*Before-and-after change data*.

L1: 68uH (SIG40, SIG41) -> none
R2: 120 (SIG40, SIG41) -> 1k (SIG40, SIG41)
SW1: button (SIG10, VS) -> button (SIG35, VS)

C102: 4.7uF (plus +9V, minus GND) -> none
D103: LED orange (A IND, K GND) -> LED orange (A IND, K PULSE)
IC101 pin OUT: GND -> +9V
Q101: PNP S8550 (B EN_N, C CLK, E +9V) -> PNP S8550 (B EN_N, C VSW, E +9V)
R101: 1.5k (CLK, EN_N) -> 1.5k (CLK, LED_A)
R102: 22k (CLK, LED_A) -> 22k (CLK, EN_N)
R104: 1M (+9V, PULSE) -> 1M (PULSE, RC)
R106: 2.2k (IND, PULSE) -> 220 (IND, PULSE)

*TASK INSTRUCTIONS*.
When copying the data above, keep every line exactly as written.

*RESULT OF THE TASK*.
L1: 68uH (SIG40, SIG41) -> none
R2: 120 (SIG40, SIG41) -> 1k (SIG40, SIG41)
SW1: button (SIG10, VS) -> button (SIG35, VS)

C102: 4.7uF (plus +9V, minus GND) -> none
D103: LED orange (A IND, K GND) -> LED orange (A IND, K PULSE)
IC101 pin OUT: GND -> +9V
Q101: PNP S8550 (B EN_N, C CLK, E +9V) -> PNP S8550 (B EN_N, C VSW, E +9V)
R101: 1.5k (CLK, EN_N) -> 1.5k (CLK, LED_A)
R102: 22k (CLK, LED_A) -> 22k (CLK, EN_N)
R104: 1M (+9V, PULSE) -> 1M (PULSE, RC)
R106: 2.2k (IND, PULSE) -> 220 (IND, PULSE)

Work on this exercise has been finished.